• _Exercise_:
Based on the entries below, how many lines contain the word "first"? Respond with only the number.

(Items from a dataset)
^^^^^^^^^^^^^^^^

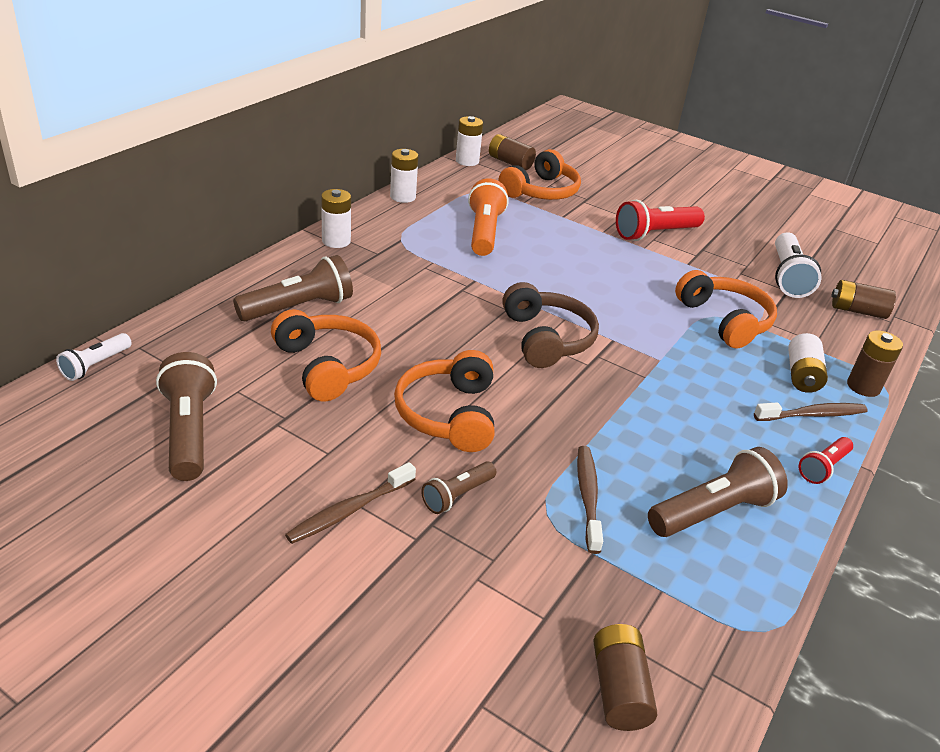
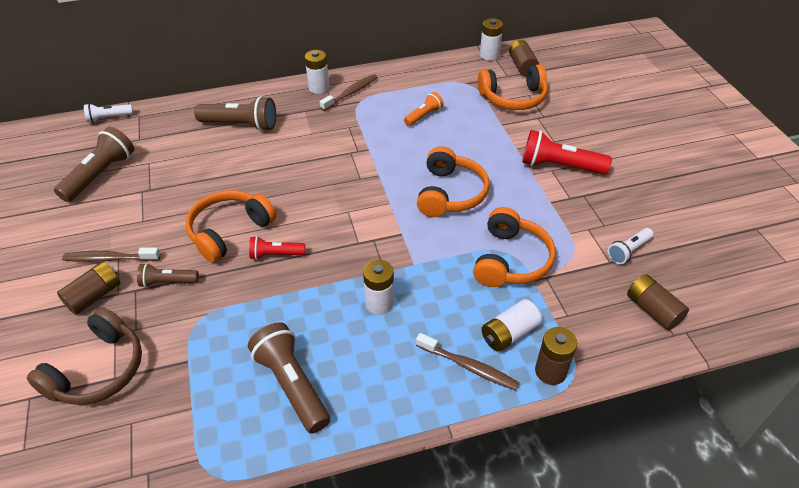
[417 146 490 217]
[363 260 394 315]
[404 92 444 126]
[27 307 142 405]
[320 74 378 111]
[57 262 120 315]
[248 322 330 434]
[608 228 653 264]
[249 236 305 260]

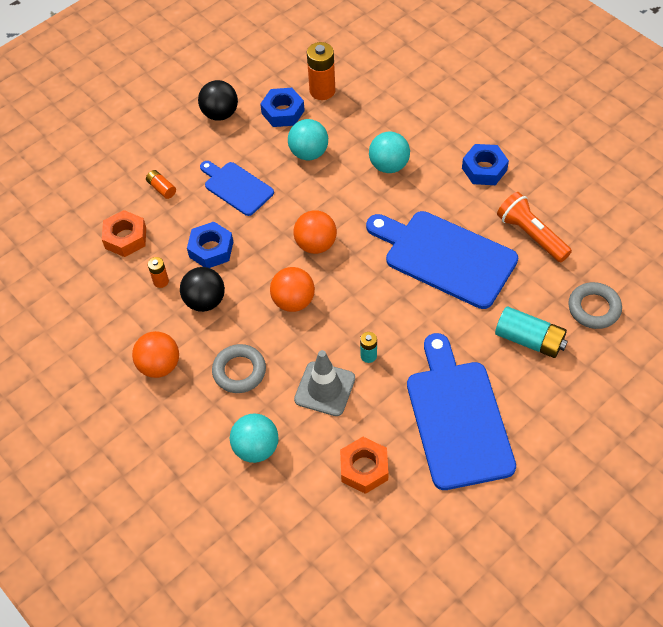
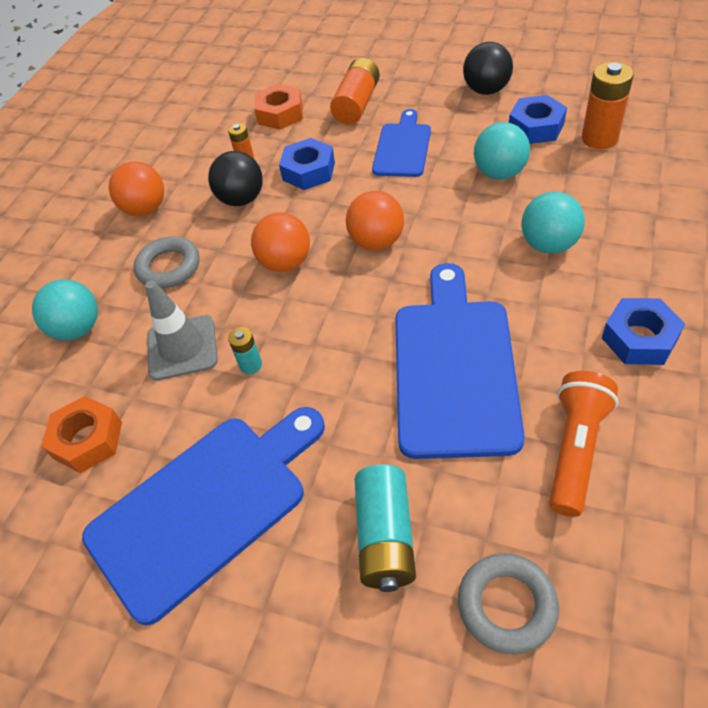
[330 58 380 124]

^^^^^^^^^^^^^^^^

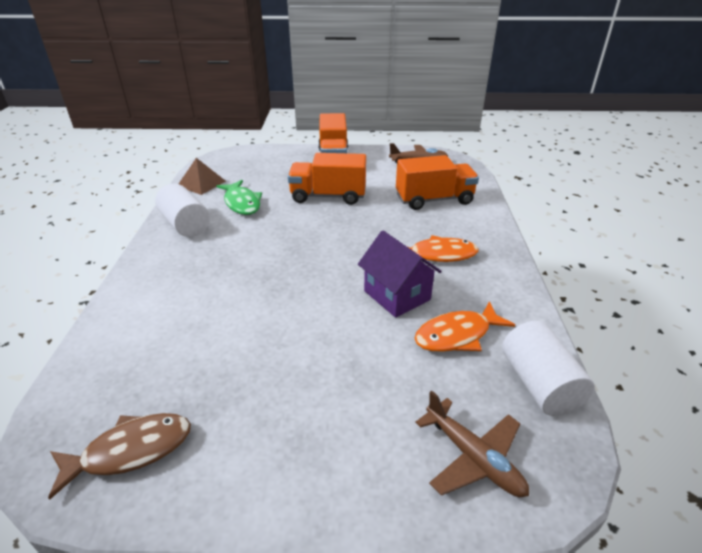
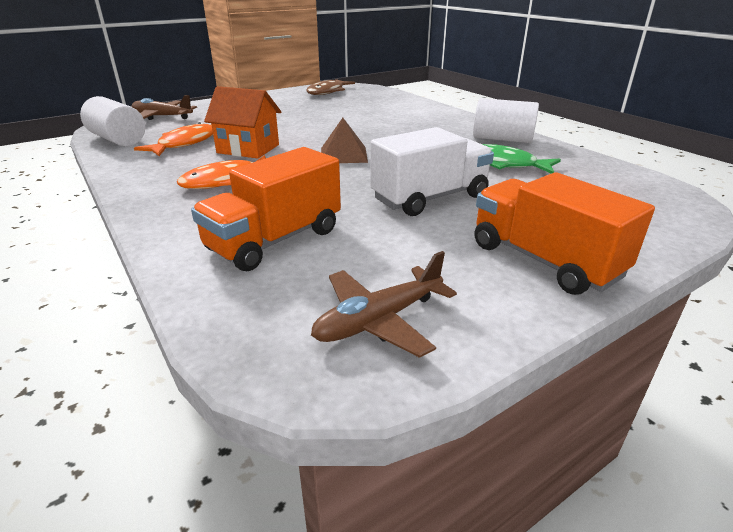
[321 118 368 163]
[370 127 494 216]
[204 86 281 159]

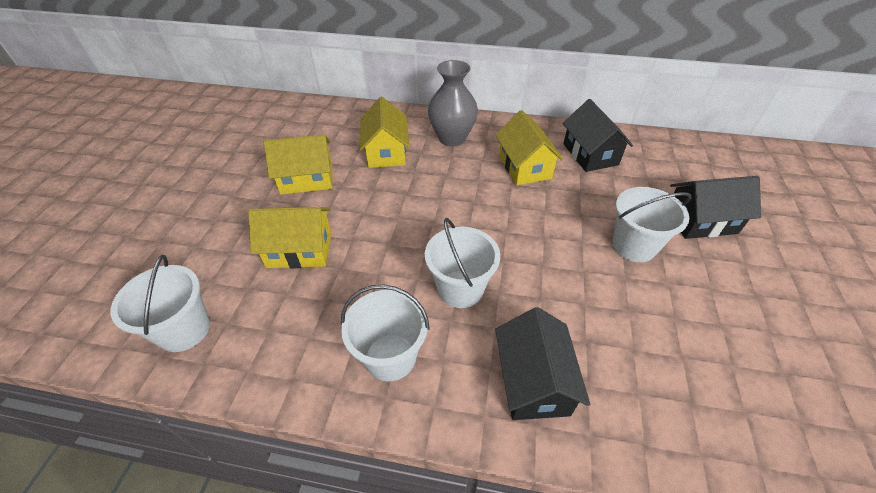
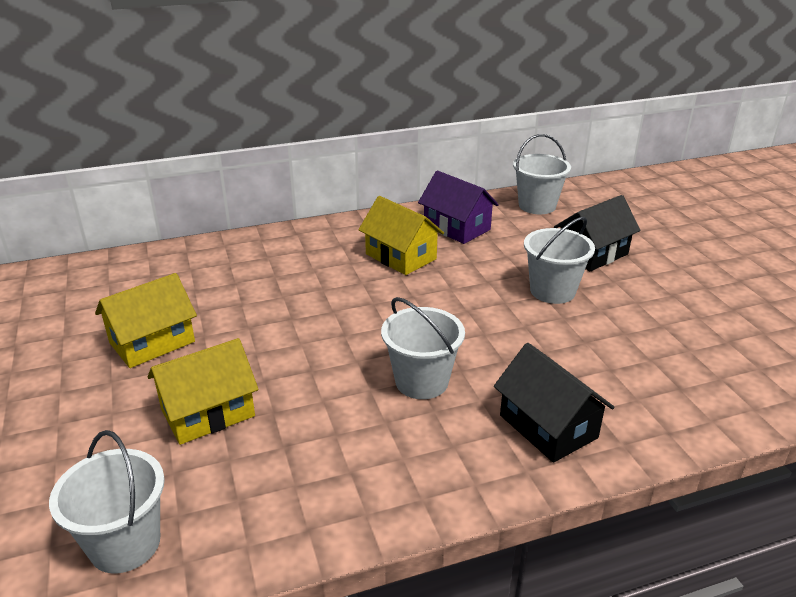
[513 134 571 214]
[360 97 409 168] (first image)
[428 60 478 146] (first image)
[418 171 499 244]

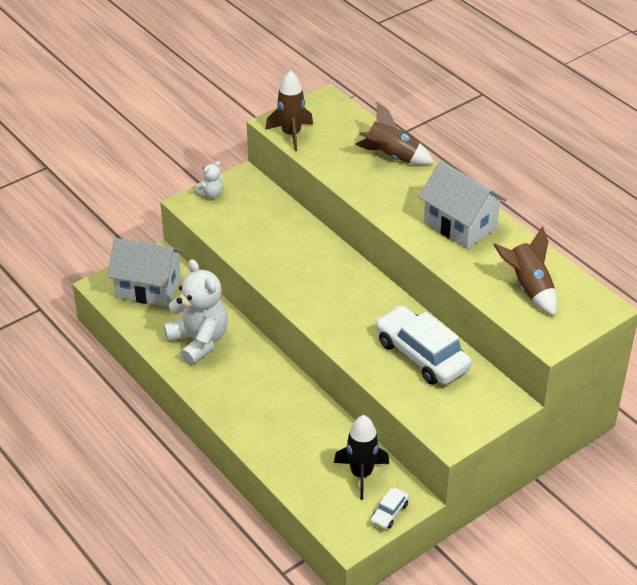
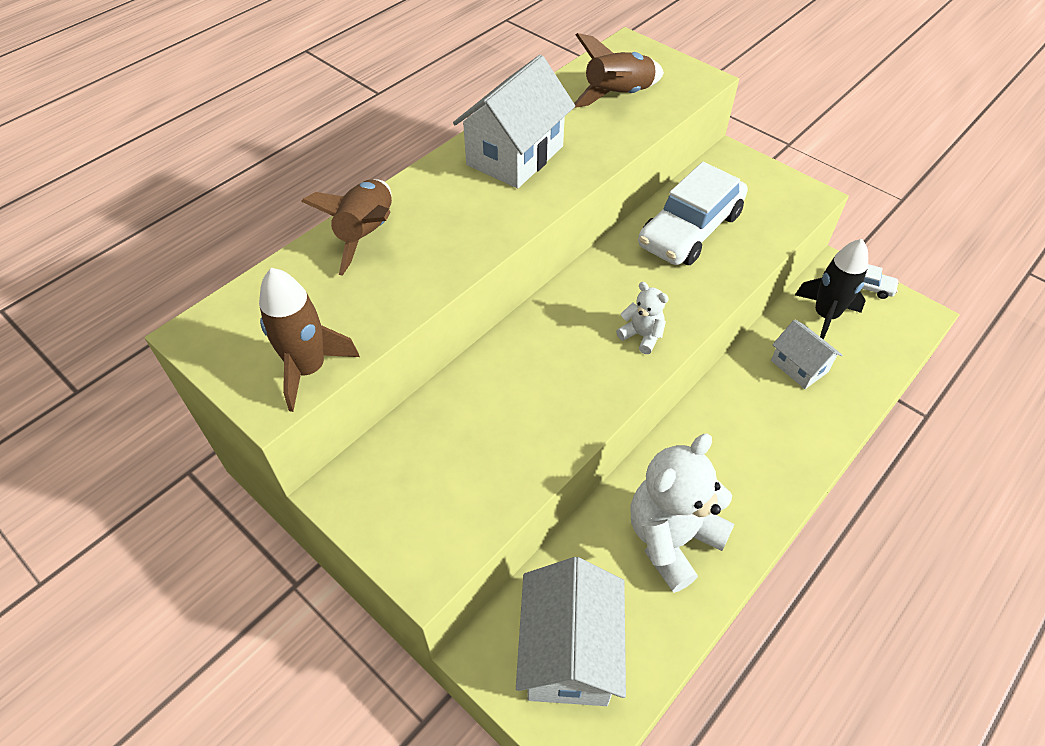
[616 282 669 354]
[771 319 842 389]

^^^^^^^^^^^^^^^^

• _Solved problem_:
2